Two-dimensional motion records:
· · · · ·

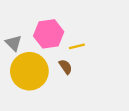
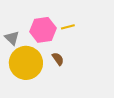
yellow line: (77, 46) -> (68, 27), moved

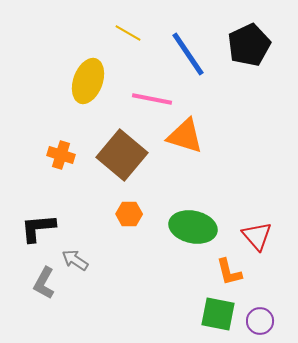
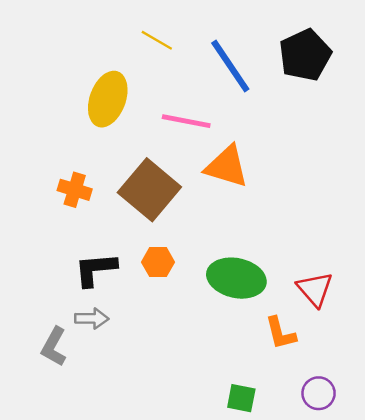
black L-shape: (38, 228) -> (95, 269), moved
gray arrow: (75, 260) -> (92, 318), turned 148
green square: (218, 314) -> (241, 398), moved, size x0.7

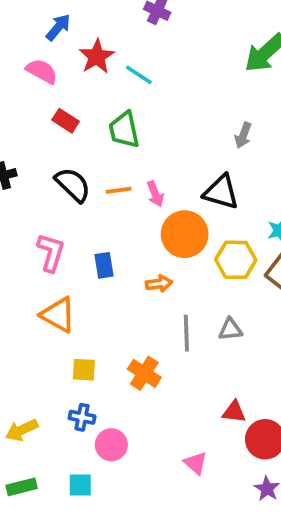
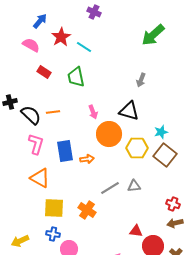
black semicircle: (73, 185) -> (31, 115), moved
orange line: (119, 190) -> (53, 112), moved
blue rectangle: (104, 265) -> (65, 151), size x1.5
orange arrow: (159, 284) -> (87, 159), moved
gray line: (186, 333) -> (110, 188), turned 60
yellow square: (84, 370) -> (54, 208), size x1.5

· · · · ·

Each entry above must be duplicated precisely; none of the pictures may be included.

* Solution to the problem
yellow line: (77, 46) -> (68, 27), moved

black L-shape: (38, 228) -> (95, 269), moved
gray arrow: (75, 260) -> (92, 318), turned 148
green square: (218, 314) -> (241, 398), moved, size x0.7

black semicircle: (73, 185) -> (31, 115), moved
orange line: (119, 190) -> (53, 112), moved
blue rectangle: (104, 265) -> (65, 151), size x1.5
orange arrow: (159, 284) -> (87, 159), moved
gray line: (186, 333) -> (110, 188), turned 60
yellow square: (84, 370) -> (54, 208), size x1.5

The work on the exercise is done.